MATERIAL TO PROCESS
+-------+
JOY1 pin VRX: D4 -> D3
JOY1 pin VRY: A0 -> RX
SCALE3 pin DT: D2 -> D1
+-------+
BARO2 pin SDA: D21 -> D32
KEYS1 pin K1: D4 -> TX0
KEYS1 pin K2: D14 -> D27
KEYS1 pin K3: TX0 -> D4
+-------+
WHAT THIS TASK INVOLVES
Starting at the line above that holds "BARO2 pin SDA: D21 -> D32" and ending at the line that holds "KEYS1 pin K3: TX0 -> D4", transcribe each line exactly and include no other lines.

RESULT OF THIS EXERCISE
BARO2 pin SDA: D21 -> D32
KEYS1 pin K1: D4 -> TX0
KEYS1 pin K2: D14 -> D27
KEYS1 pin K3: TX0 -> D4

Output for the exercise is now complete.